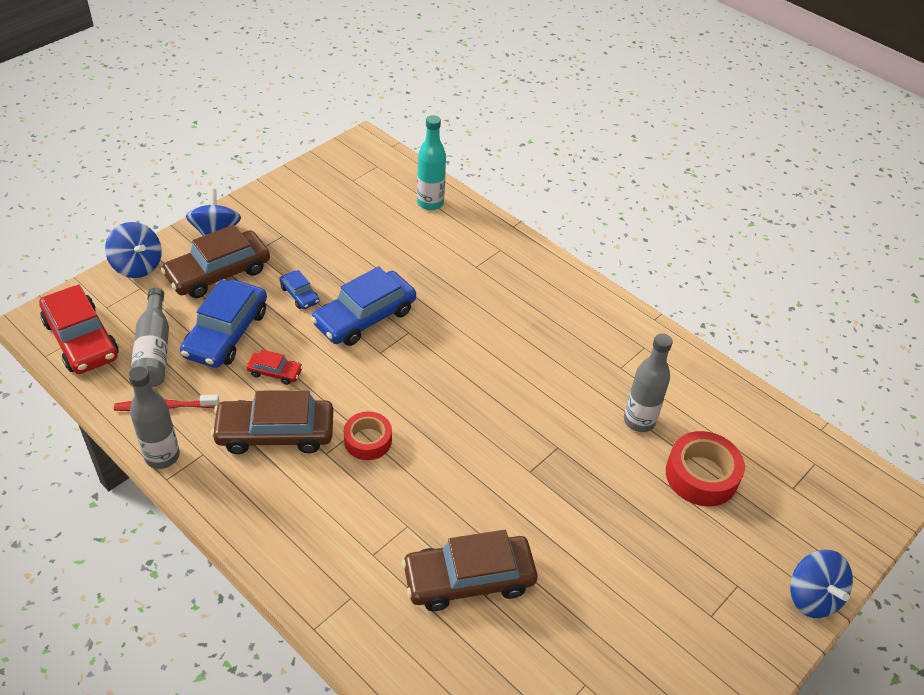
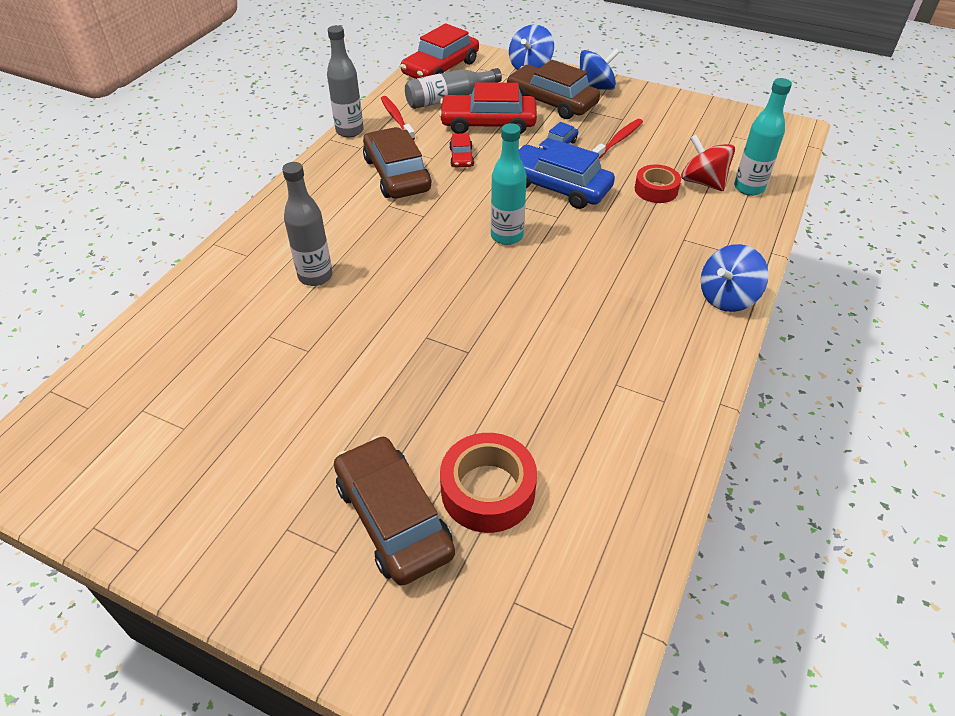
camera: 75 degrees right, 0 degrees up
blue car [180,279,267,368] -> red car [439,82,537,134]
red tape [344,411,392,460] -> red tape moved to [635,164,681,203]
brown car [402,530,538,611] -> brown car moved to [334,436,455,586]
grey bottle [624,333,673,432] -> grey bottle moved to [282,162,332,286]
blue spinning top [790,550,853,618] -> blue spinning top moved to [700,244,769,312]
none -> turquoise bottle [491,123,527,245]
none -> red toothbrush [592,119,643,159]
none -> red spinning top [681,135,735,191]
* * *
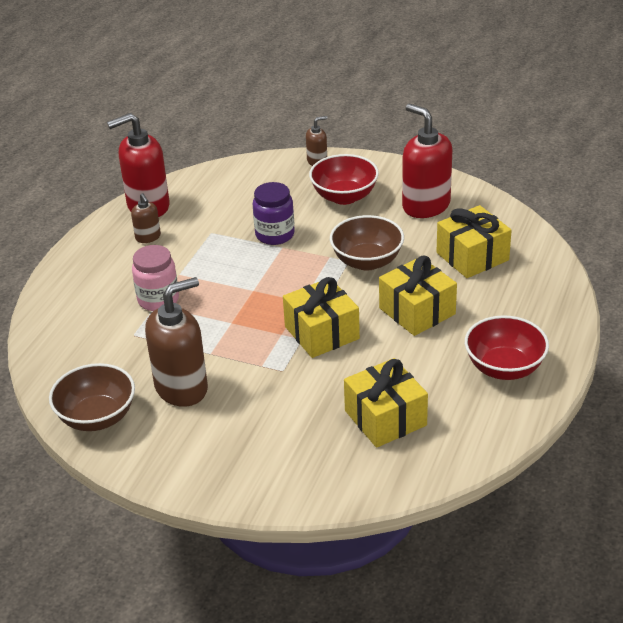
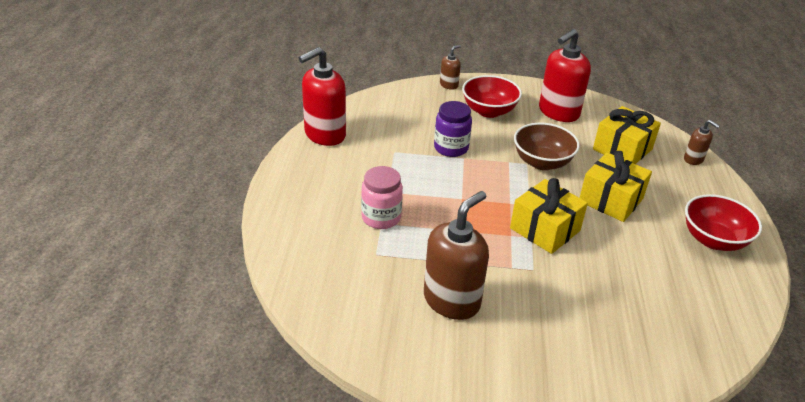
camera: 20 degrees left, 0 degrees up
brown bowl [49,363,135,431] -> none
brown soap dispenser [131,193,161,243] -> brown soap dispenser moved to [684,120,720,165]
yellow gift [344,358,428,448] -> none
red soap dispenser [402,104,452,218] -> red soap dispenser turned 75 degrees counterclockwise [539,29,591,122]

◆ Aim of the task
Write out each line above containing "dispenser".

◆ Solved problem
brown soap dispenser [131,193,161,243] -> brown soap dispenser moved to [684,120,720,165]
red soap dispenser [402,104,452,218] -> red soap dispenser turned 75 degrees counterclockwise [539,29,591,122]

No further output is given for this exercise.